[TASK] Only the lines from the top of the records below through the line containing "cyan 1x1 brick [272,215,337,278]" should be printed, exactly and without pictures.
* * * * * * *
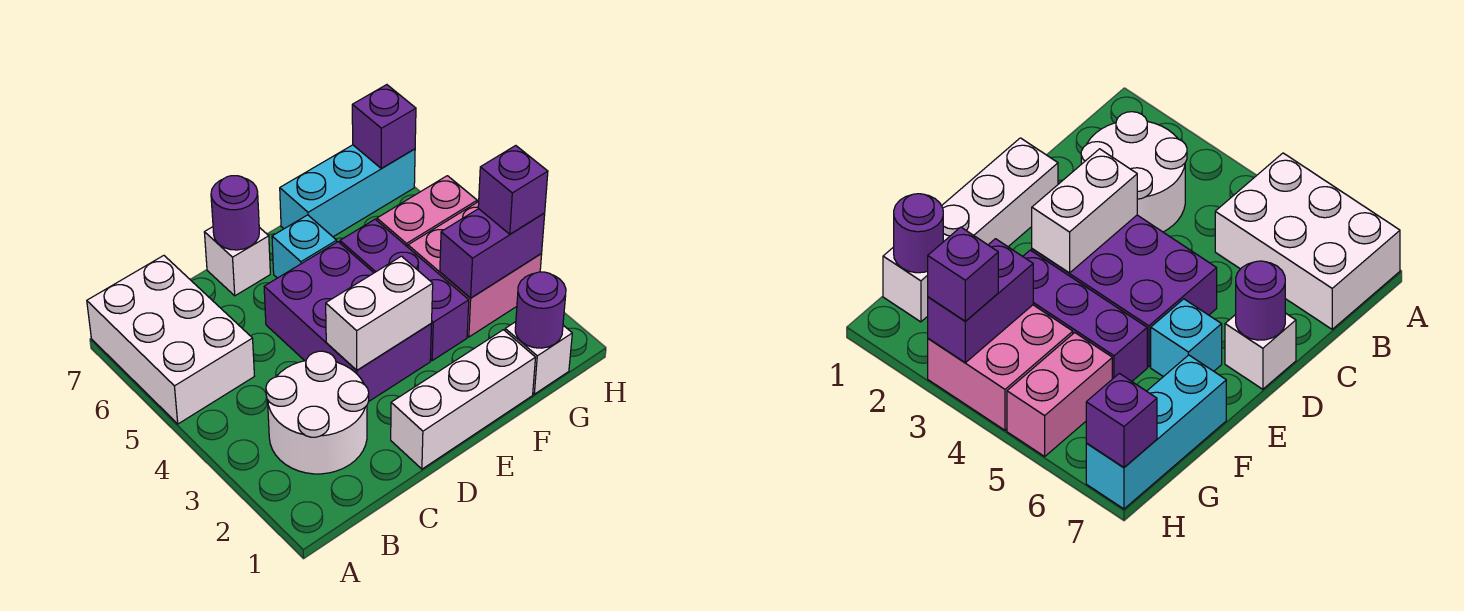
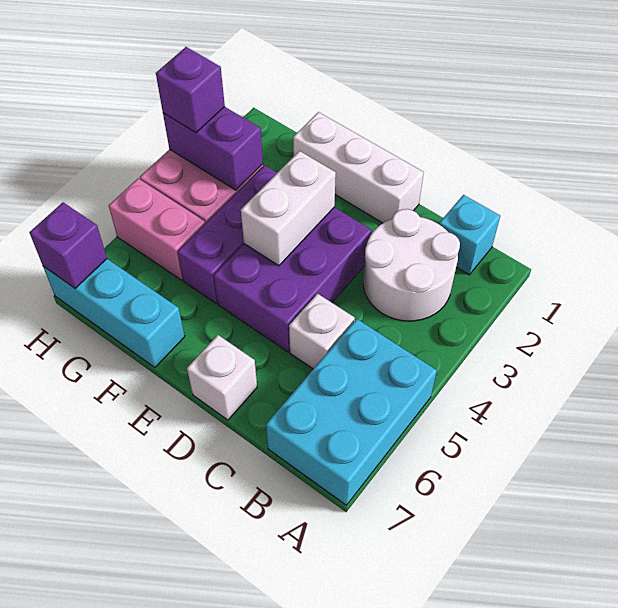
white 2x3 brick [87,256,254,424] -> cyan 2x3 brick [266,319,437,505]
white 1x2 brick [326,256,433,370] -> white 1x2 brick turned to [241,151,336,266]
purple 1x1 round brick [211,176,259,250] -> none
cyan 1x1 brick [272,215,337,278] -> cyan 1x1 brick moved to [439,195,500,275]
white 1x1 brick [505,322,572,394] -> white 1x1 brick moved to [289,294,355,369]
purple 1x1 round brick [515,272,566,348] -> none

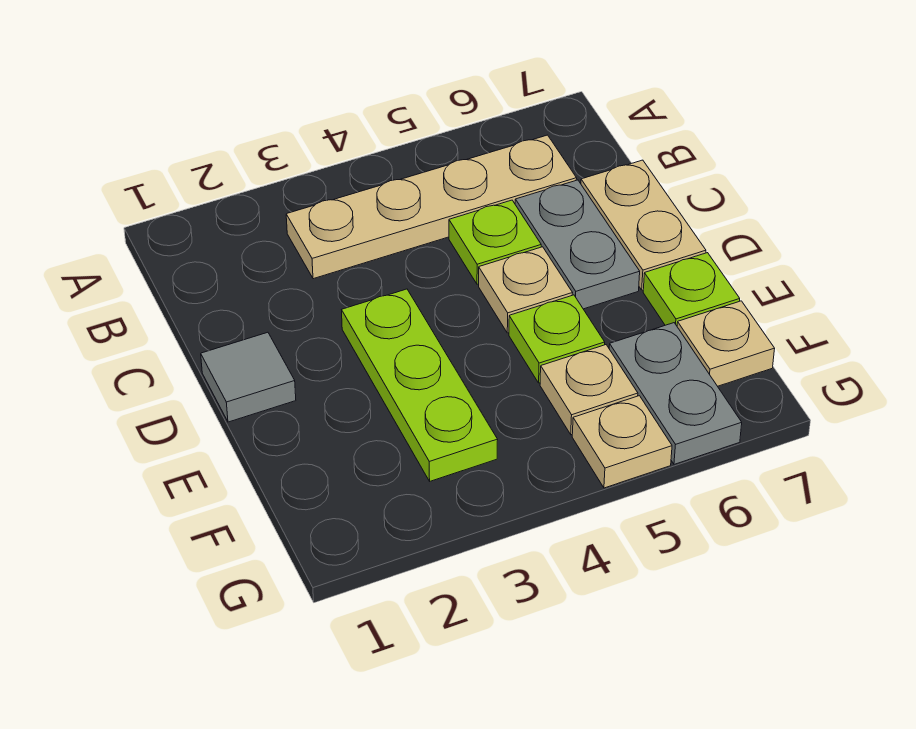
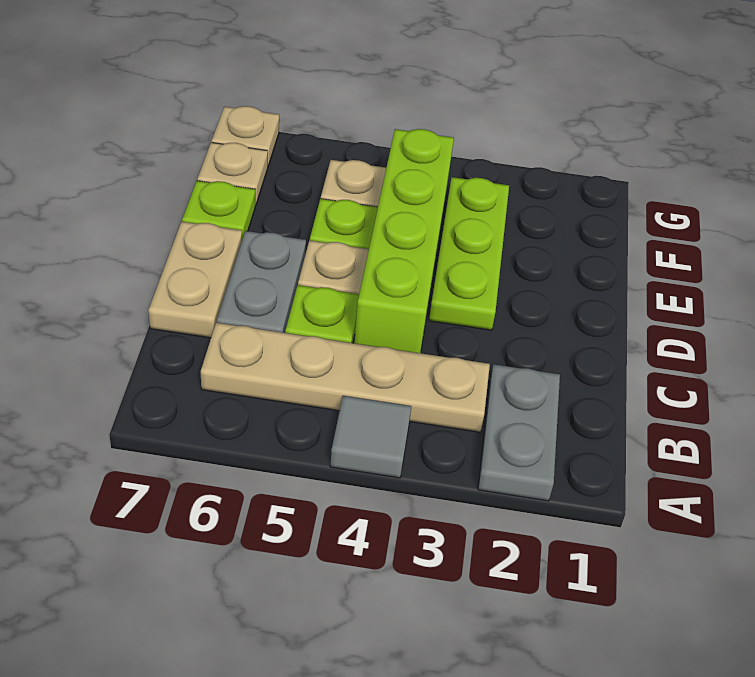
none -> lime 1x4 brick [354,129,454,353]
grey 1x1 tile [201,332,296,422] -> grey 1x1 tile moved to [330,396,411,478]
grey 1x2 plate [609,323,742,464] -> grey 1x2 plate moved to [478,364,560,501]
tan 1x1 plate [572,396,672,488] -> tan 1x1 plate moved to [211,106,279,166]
* * * * * * *
[WRITTEN RESPONSE]
white 2x3 brick [87,256,254,424] -> cyan 2x3 brick [266,319,437,505]
white 1x2 brick [326,256,433,370] -> white 1x2 brick turned to [241,151,336,266]
purple 1x1 round brick [211,176,259,250] -> none
cyan 1x1 brick [272,215,337,278] -> cyan 1x1 brick moved to [439,195,500,275]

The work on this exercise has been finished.